_Problem_. After locating the line that contains "cyan plate E9" in the records below, write out exactly that line and each line after it through the one that contains "purple plate H5", and nothing else.

──────── Material for this task

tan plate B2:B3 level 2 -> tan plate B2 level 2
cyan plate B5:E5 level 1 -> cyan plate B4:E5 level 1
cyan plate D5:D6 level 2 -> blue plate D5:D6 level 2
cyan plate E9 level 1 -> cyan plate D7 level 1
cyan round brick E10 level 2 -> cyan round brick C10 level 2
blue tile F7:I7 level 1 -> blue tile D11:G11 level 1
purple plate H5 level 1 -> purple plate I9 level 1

────────────────
──────── Material for this task

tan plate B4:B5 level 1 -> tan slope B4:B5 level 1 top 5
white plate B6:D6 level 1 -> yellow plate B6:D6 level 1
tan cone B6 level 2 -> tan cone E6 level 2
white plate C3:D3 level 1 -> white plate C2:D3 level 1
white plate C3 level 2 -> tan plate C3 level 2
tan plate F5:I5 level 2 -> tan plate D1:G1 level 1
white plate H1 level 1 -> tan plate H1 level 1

────────────────

_Written answer_.
cyan plate E9 level 1 -> cyan plate D7 level 1
cyan round brick E10 level 2 -> cyan round brick C10 level 2
blue tile F7:I7 level 1 -> blue tile D11:G11 level 1
purple plate H5 level 1 -> purple plate I9 level 1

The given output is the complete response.